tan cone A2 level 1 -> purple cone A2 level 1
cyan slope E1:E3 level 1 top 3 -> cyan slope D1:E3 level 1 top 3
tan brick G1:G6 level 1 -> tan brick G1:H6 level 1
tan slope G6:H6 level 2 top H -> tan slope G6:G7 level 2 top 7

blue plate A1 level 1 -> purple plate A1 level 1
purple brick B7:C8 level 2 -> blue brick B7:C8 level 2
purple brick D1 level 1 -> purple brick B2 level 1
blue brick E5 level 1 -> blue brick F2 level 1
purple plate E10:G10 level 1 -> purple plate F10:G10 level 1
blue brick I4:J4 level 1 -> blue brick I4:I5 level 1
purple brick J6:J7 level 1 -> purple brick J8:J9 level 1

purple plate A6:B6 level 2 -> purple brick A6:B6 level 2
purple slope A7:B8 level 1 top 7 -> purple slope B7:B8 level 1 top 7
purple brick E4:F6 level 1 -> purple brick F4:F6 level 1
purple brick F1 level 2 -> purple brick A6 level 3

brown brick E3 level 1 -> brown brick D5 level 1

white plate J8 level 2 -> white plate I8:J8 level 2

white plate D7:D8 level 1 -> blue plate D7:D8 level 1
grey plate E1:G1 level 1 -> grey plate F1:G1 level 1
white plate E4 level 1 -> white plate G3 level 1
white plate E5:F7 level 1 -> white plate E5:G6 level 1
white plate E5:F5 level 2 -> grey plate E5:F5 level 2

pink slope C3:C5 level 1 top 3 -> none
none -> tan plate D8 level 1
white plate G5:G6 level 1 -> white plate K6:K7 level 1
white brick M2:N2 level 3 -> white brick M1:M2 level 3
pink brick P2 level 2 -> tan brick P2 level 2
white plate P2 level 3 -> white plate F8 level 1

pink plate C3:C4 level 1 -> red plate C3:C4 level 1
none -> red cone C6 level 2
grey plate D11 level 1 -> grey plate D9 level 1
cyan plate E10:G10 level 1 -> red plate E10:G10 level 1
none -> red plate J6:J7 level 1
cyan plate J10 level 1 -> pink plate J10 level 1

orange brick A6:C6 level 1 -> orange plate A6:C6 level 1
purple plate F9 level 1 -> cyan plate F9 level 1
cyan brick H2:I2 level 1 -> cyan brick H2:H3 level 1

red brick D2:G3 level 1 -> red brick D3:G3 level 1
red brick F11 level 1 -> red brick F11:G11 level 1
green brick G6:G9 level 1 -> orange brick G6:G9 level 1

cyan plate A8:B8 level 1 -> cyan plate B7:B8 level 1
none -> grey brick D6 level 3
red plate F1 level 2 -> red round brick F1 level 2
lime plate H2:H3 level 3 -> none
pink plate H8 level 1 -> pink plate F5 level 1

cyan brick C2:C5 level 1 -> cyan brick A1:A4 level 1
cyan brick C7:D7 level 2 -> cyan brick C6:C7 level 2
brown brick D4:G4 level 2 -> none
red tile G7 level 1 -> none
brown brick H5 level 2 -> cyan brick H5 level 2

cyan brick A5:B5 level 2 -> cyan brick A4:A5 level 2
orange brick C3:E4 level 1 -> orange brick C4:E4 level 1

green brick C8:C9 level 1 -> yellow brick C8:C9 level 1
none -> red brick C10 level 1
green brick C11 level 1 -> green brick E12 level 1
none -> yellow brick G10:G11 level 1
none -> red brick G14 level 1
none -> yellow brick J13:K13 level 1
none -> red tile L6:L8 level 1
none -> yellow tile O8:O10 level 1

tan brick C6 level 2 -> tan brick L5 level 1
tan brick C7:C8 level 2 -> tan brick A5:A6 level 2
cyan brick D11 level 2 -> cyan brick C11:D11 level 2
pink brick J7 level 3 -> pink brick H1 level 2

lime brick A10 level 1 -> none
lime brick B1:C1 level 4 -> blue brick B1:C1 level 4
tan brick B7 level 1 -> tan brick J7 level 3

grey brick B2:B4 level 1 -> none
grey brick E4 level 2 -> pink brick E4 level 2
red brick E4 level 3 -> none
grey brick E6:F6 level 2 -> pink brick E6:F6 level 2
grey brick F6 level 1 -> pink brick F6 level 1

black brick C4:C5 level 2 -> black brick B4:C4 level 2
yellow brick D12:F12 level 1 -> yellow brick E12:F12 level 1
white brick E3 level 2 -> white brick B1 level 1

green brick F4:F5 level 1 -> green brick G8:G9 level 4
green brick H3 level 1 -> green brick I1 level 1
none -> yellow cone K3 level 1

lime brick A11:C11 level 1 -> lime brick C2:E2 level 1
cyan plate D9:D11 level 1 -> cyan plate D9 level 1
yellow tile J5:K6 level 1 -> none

▶ [TASK STATEMENT]: Only the number is wanted: how many lines in the data include the word "pink"?

▶ [SOLUTION FOR THIS PROBLEM]: 9